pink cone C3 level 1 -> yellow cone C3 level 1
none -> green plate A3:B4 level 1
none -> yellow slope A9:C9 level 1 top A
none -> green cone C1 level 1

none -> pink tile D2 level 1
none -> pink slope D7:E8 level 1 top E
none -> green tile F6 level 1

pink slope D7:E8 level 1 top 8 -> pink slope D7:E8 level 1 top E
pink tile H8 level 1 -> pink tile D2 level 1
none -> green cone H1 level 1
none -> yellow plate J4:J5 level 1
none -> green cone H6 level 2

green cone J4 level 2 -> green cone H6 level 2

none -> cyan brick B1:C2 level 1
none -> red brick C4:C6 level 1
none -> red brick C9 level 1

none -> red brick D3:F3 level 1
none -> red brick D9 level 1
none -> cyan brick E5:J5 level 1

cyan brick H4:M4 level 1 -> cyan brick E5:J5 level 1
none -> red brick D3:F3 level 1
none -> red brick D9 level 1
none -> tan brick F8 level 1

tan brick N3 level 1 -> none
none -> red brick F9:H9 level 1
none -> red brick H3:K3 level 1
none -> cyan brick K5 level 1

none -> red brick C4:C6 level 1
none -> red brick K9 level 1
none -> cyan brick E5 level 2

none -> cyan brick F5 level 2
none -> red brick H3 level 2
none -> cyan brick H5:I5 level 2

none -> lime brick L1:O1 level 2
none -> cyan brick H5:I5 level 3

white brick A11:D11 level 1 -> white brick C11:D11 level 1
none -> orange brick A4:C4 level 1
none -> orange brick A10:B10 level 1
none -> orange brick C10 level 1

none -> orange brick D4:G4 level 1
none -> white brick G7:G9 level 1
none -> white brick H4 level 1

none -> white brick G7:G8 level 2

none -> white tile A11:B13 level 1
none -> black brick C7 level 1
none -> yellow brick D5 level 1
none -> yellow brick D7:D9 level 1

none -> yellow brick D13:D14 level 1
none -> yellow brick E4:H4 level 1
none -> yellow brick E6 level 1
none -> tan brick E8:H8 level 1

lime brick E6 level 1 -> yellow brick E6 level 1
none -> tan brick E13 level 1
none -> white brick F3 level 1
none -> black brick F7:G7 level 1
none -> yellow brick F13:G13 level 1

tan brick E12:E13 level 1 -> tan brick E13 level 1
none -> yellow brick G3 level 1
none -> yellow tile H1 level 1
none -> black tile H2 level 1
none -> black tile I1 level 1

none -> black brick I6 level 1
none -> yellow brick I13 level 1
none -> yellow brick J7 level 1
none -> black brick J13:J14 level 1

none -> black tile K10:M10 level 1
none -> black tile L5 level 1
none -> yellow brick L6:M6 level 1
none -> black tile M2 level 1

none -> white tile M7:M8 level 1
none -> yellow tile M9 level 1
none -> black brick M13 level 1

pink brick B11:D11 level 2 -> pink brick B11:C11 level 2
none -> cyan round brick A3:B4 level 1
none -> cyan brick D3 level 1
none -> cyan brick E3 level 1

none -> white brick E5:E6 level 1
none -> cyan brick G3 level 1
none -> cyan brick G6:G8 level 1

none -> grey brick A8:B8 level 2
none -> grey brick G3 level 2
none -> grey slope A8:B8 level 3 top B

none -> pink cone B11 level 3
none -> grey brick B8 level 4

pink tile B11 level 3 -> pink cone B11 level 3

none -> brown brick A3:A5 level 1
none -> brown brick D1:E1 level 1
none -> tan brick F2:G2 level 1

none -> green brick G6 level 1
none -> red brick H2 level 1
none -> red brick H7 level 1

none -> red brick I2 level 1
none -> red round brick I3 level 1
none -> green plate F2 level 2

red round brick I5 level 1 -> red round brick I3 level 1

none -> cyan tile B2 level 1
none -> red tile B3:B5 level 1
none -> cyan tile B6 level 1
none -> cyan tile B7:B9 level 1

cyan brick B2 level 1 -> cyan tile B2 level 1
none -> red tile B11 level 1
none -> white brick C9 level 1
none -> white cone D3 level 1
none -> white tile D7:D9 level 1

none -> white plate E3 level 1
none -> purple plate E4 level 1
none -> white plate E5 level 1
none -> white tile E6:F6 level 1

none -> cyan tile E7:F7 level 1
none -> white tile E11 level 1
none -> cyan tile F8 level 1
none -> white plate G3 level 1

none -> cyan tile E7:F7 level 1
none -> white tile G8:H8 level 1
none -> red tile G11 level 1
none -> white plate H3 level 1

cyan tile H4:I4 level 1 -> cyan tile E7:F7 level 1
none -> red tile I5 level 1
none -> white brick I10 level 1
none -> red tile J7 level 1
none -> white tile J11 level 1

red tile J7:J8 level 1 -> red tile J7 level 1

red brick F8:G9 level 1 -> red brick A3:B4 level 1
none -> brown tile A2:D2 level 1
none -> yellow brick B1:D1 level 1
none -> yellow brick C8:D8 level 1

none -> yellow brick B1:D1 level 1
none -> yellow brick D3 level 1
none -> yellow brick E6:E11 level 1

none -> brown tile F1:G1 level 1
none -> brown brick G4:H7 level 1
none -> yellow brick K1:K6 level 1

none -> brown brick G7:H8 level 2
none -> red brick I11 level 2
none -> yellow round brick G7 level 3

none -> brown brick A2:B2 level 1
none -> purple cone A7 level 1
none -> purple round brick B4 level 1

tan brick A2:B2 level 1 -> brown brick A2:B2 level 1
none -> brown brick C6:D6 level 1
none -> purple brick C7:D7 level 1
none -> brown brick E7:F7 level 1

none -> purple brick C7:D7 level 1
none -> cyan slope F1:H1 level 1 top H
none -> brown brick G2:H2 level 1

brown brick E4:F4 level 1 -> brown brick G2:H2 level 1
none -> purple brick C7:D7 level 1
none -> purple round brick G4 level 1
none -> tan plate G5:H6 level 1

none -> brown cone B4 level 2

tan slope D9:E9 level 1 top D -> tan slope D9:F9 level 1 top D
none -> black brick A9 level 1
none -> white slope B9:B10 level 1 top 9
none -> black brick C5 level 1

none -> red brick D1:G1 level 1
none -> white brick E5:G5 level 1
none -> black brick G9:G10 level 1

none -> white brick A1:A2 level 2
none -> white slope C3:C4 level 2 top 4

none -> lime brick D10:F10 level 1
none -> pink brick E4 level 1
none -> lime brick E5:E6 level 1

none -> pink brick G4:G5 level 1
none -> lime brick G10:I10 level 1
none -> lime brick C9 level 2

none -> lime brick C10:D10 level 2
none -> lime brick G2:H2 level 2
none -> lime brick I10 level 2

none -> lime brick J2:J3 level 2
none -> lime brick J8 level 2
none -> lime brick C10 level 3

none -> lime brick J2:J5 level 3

Action item:
How many lines in the records hold the string "pink"? Answer with only that number.

Solution:
10